**Work item**: Return only the lines running from the one that contains "DHT2 pin GND: GND -> 5V" through the end of the entries, exactly, both ends included. Omit pictures.

[Stored records]

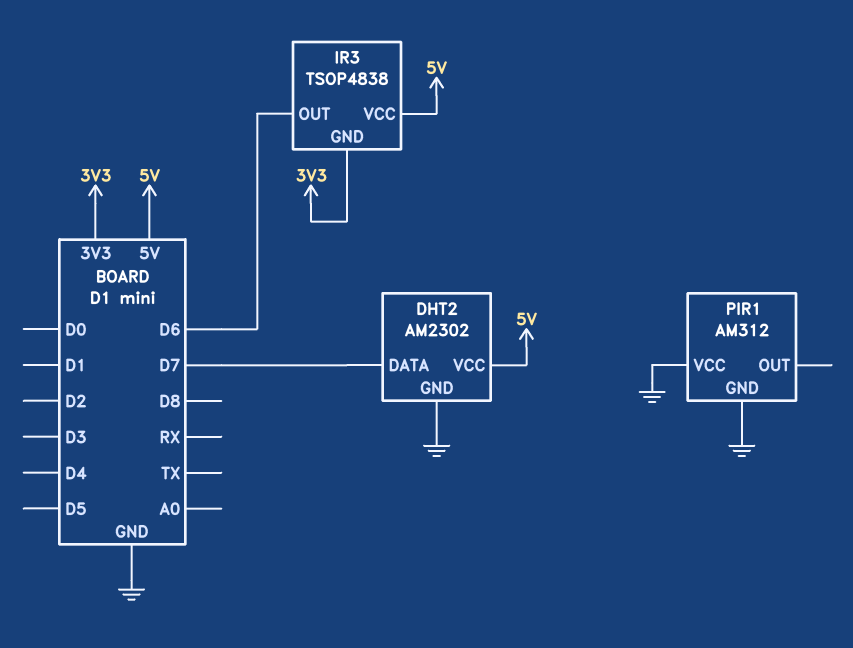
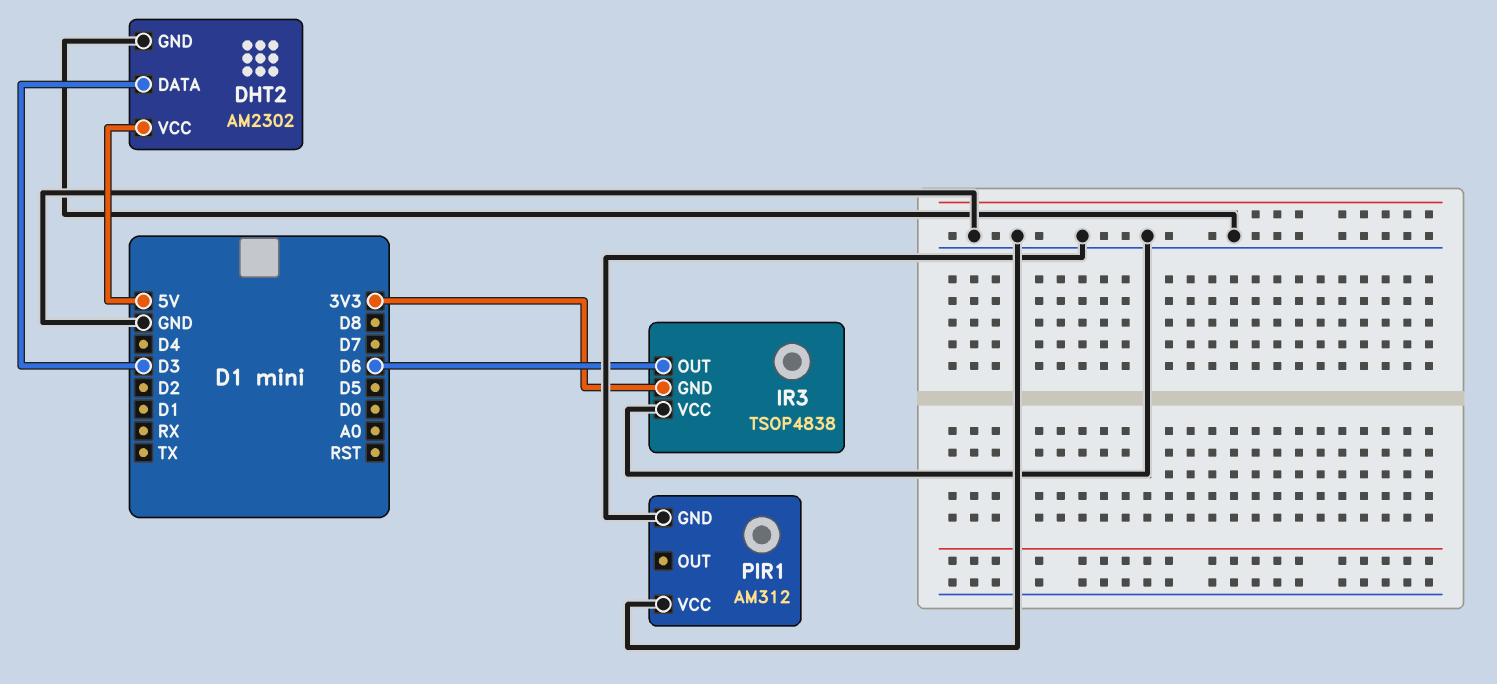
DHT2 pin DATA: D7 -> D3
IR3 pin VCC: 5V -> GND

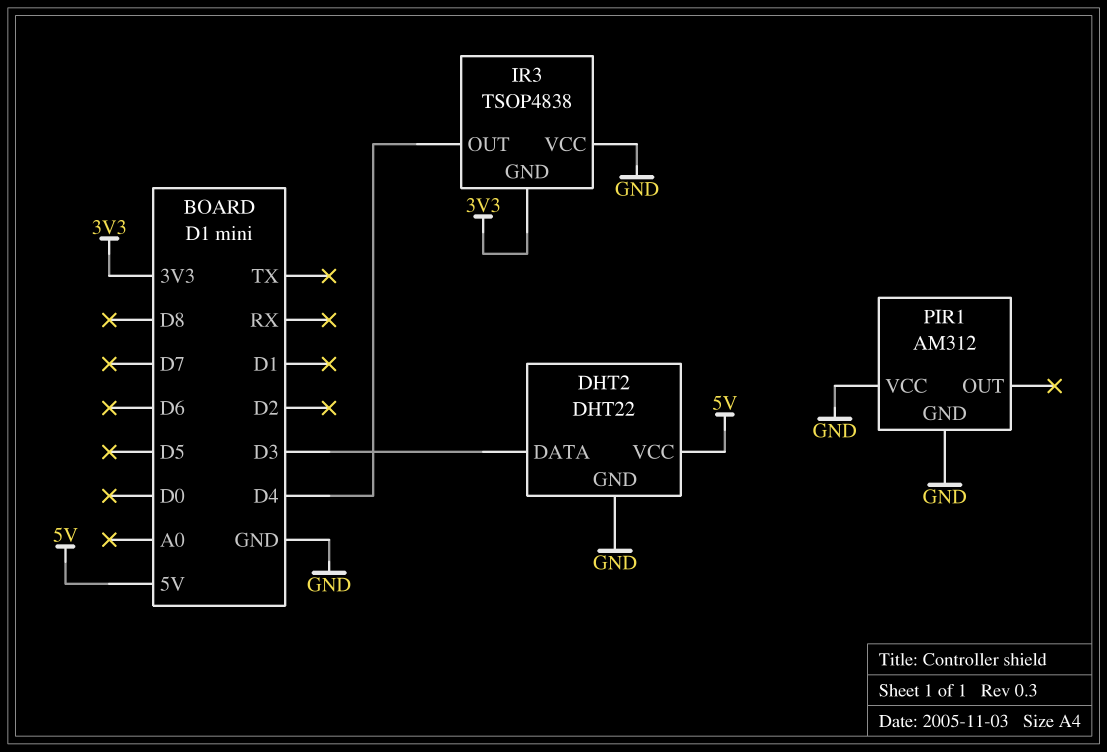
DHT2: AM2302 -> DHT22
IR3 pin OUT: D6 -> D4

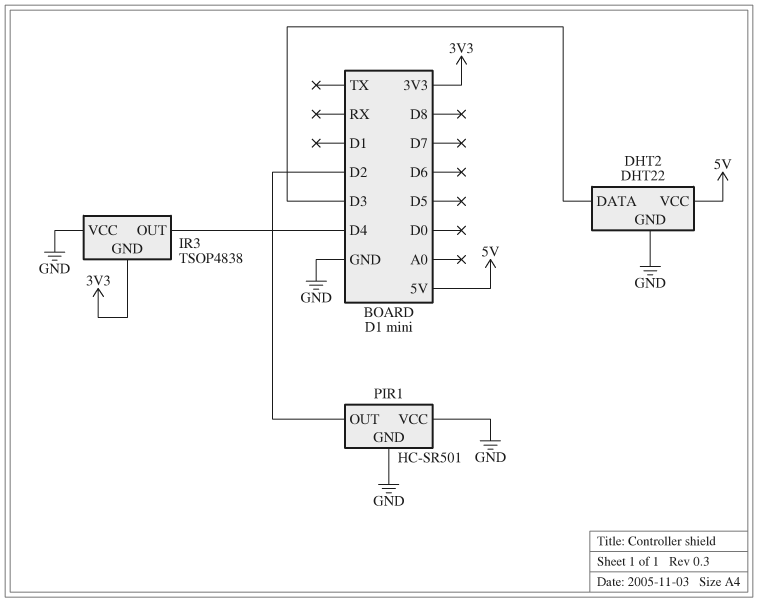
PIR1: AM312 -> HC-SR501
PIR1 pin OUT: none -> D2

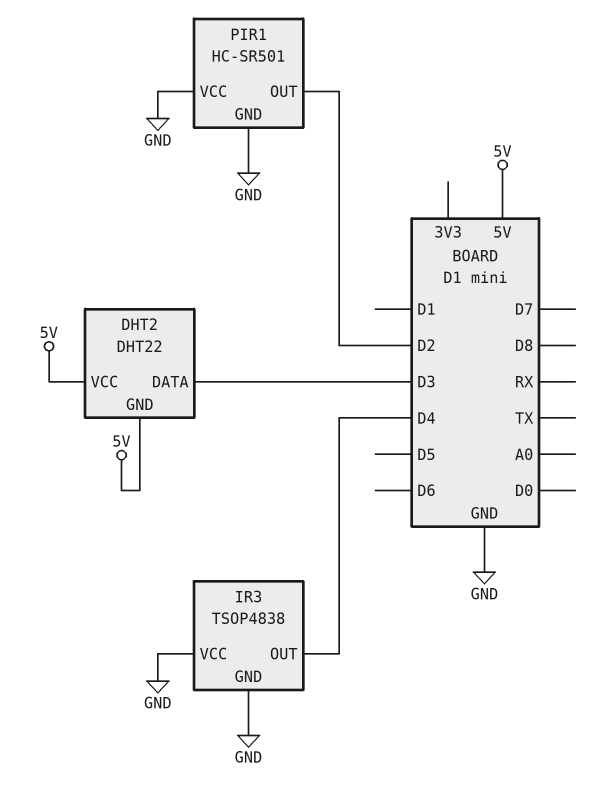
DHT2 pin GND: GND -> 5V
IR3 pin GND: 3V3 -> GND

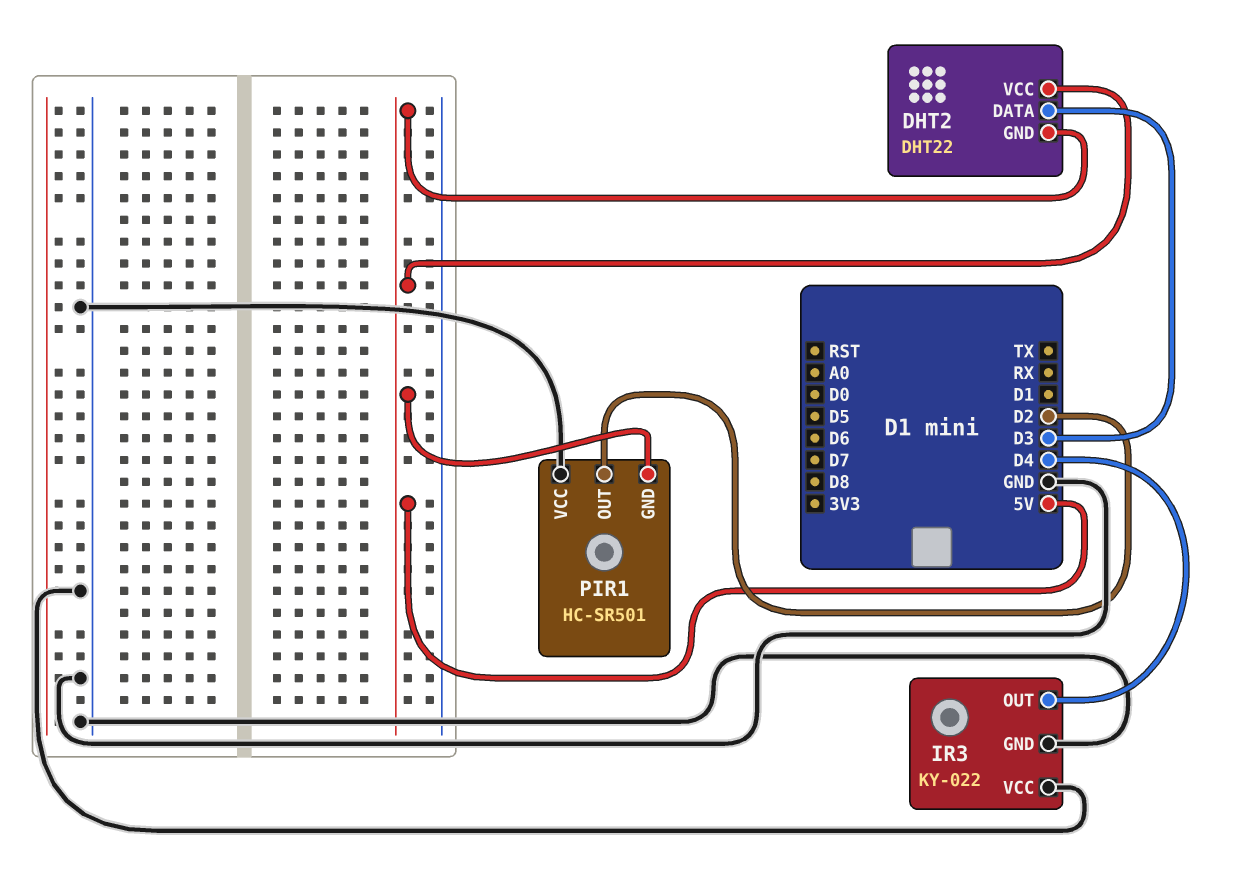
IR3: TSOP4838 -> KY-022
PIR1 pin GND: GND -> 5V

**Written solution**:
DHT2 pin GND: GND -> 5V
IR3 pin GND: 3V3 -> GND

IR3: TSOP4838 -> KY-022
PIR1 pin GND: GND -> 5V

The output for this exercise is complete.